Task brief
Every entry that follows must be written out exactly, apart from its pictures.
[Task data Boundary: Start]
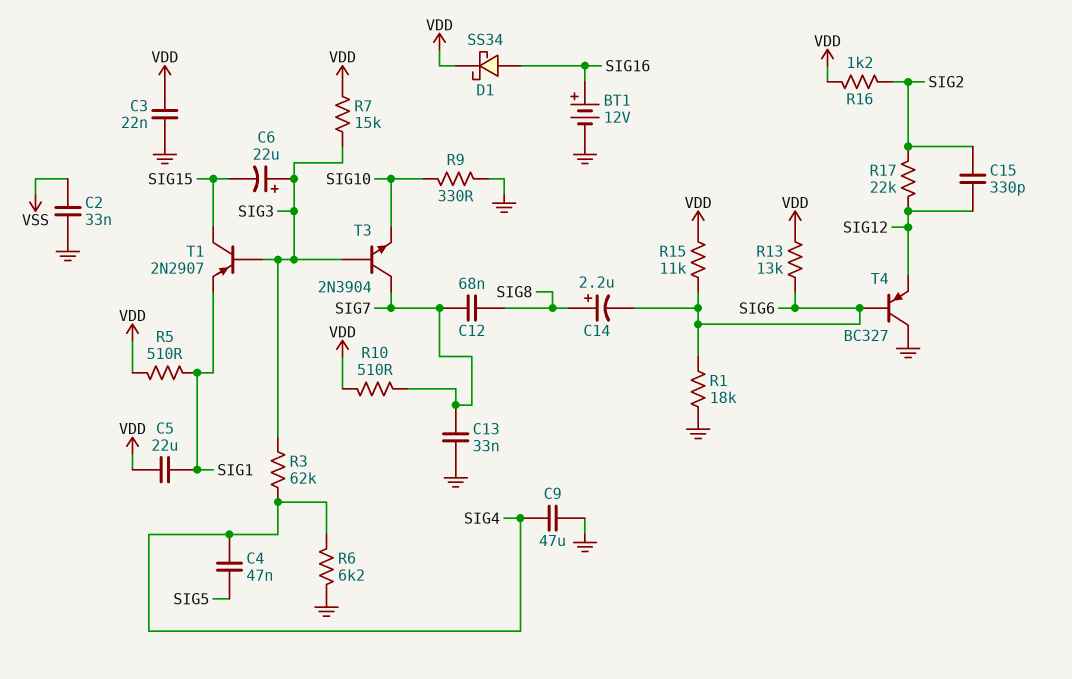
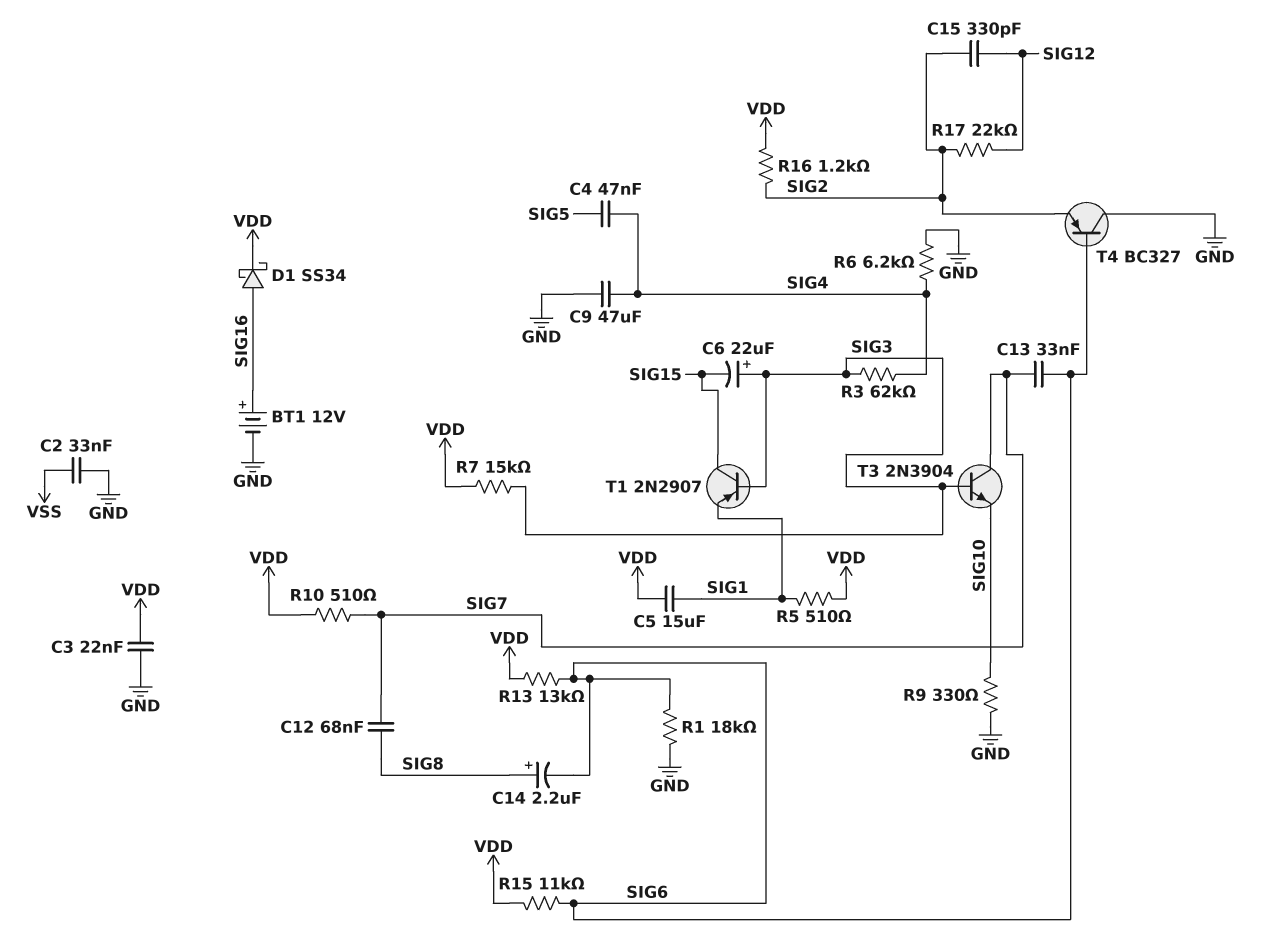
C5: 22uF (SIG1, VDD) -> 15uF (SIG1, VDD)
C13: 33nF (GND, SIG7) -> 33nF (SIG6, SIG7)
T4: PNP BC327 (B SIG6, C GND, E SIG12) -> PNP BC327 (B SIG6, C GND, E SIG2)

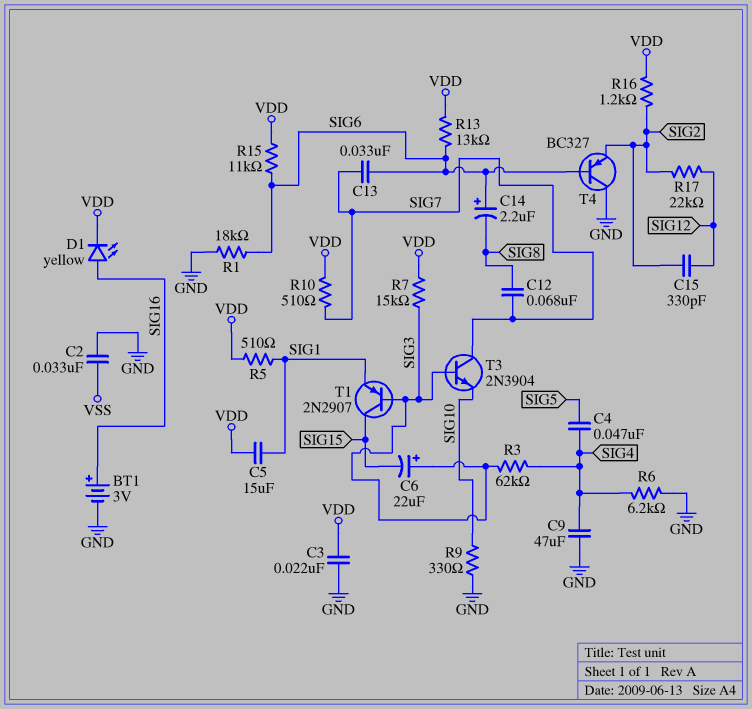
BT1: 12V (plus SIG16, minus GND) -> 3V (plus SIG16, minus GND)
C14: 2.2uF (plus SIG8, minus SIG6) -> 2.2uF (plus SIG6, minus SIG8)
D1: schottky SS34 (A SIG16, K VDD) -> LED yellow (A SIG16, K VDD)

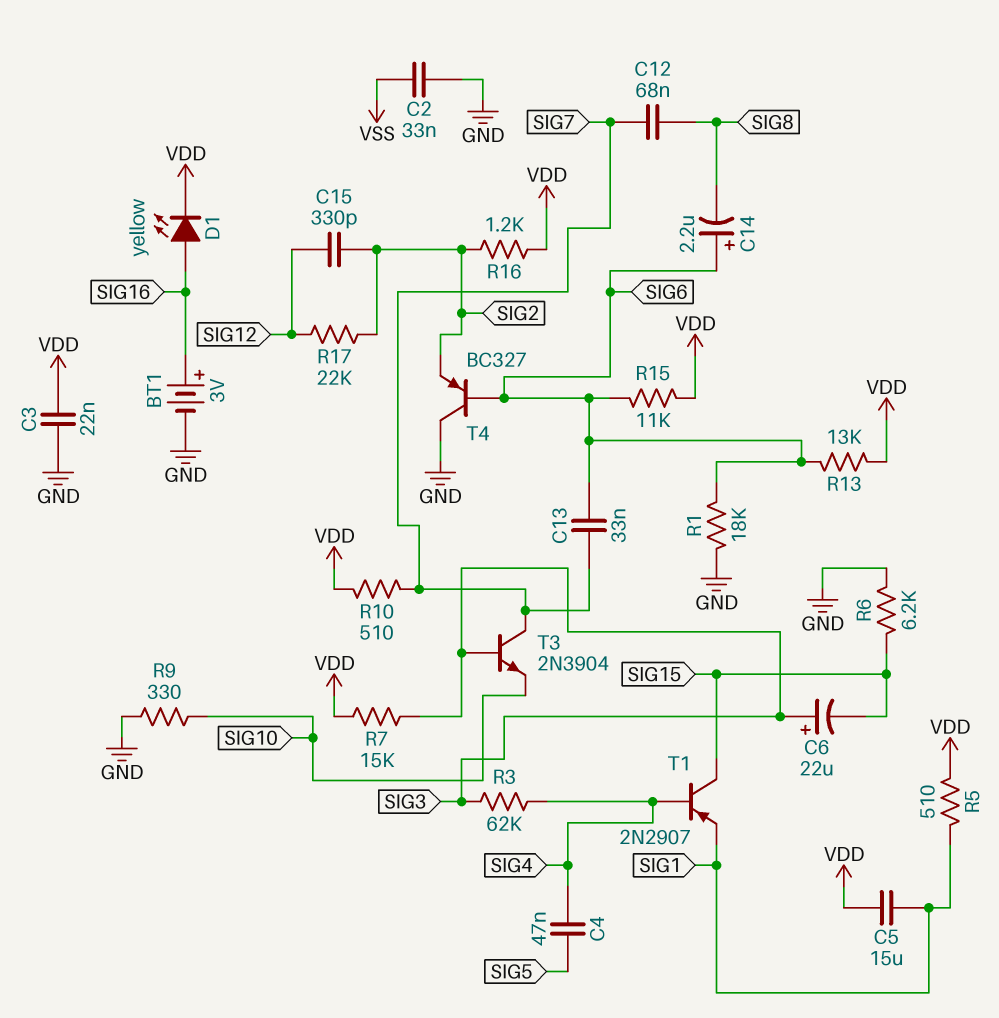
C9: 47uF (GND, SIG4) -> none
R6: 6.2k (GND, SIG4) -> 6.2k (GND, SIG15)
T1: PNP 2N2907 (B SIG3, C SIG15, E SIG1) -> PNP 2N2907 (B SIG4, C SIG15, E SIG1)

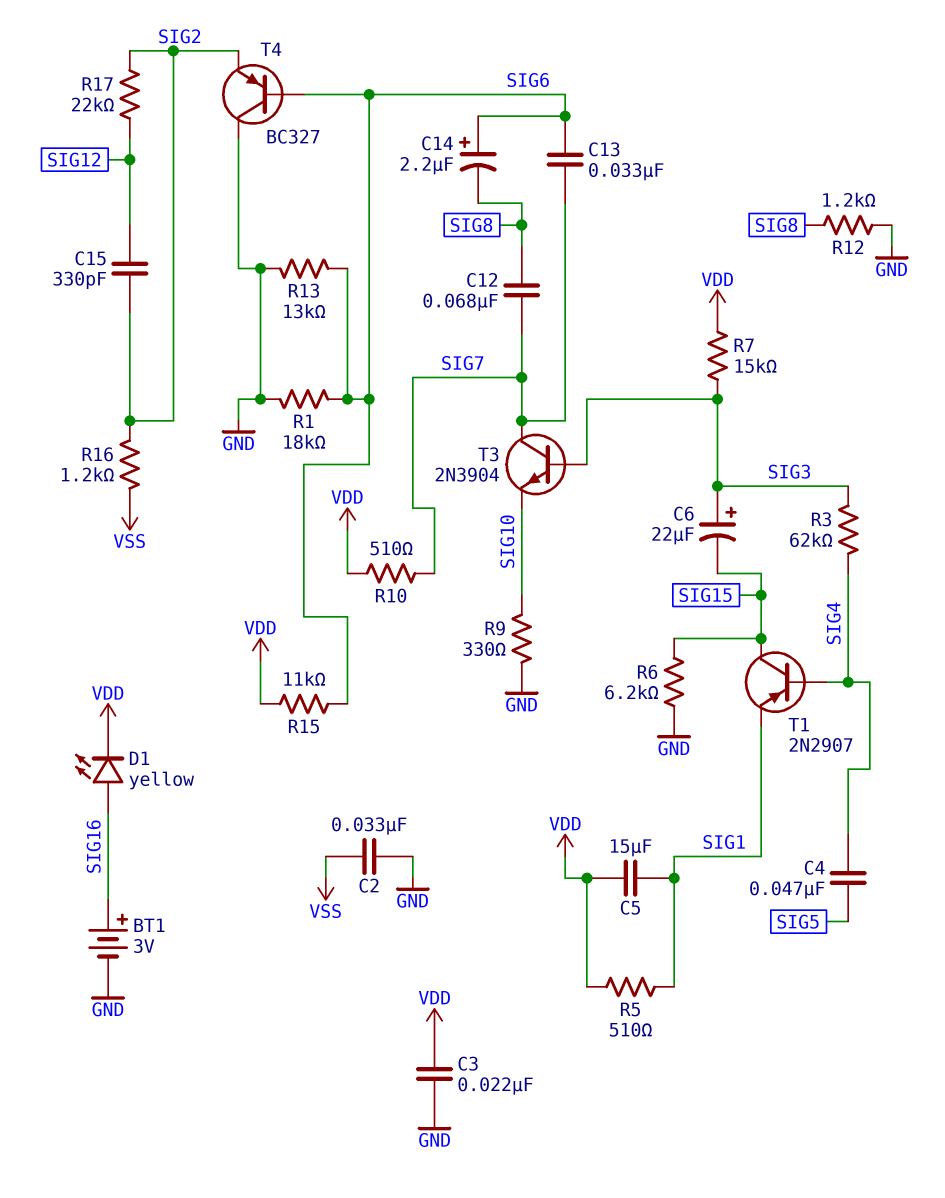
R12: none -> 1.2k (GND, SIG8)
R13: 13k (SIG6, VDD) -> 13k (GND, SIG6)
R16: 1.2k (SIG2, VDD) -> 1.2k (SIG2, VSS)

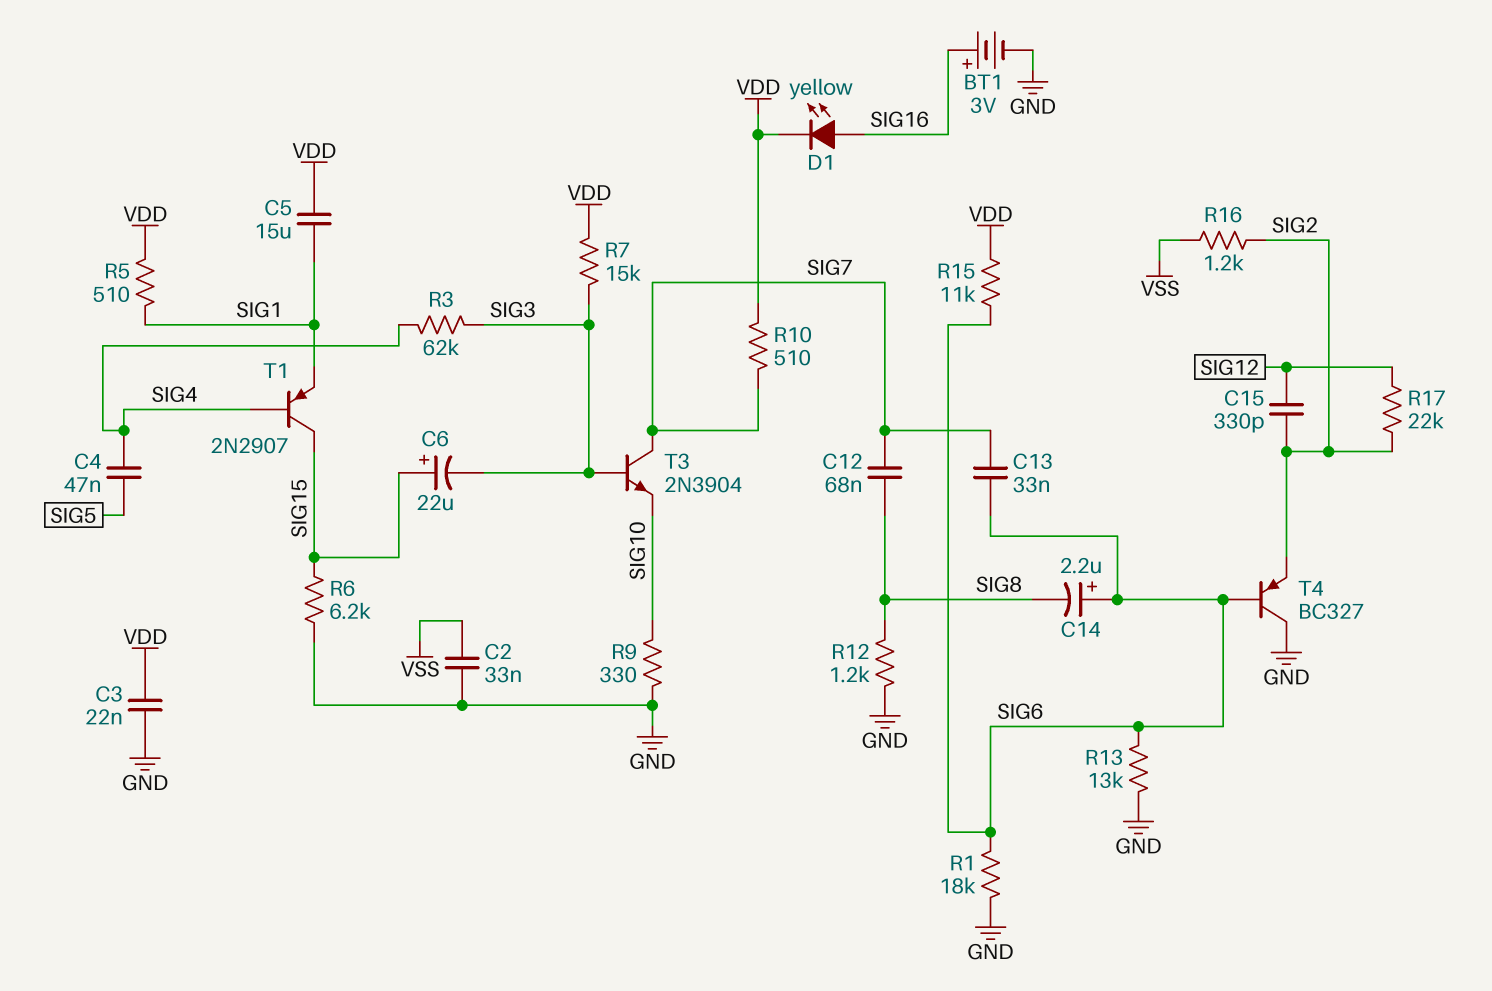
C6: 22uF (plus SIG3, minus SIG15) -> 22uF (plus SIG15, minus SIG3)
[Task data Boundary: End]
Written answer
C5: 22uF (SIG1, VDD) -> 15uF (SIG1, VDD)
C13: 33nF (GND, SIG7) -> 33nF (SIG6, SIG7)
T4: PNP BC327 (B SIG6, C GND, E SIG12) -> PNP BC327 (B SIG6, C GND, E SIG2)

BT1: 12V (plus SIG16, minus GND) -> 3V (plus SIG16, minus GND)
C14: 2.2uF (plus SIG8, minus SIG6) -> 2.2uF (plus SIG6, minus SIG8)
D1: schottky SS34 (A SIG16, K VDD) -> LED yellow (A SIG16, K VDD)

C9: 47uF (GND, SIG4) -> none
R6: 6.2k (GND, SIG4) -> 6.2k (GND, SIG15)
T1: PNP 2N2907 (B SIG3, C SIG15, E SIG1) -> PNP 2N2907 (B SIG4, C SIG15, E SIG1)

R12: none -> 1.2k (GND, SIG8)
R13: 13k (SIG6, VDD) -> 13k (GND, SIG6)
R16: 1.2k (SIG2, VDD) -> 1.2k (SIG2, VSS)

C6: 22uF (plus SIG3, minus SIG15) -> 22uF (plus SIG15, minus SIG3)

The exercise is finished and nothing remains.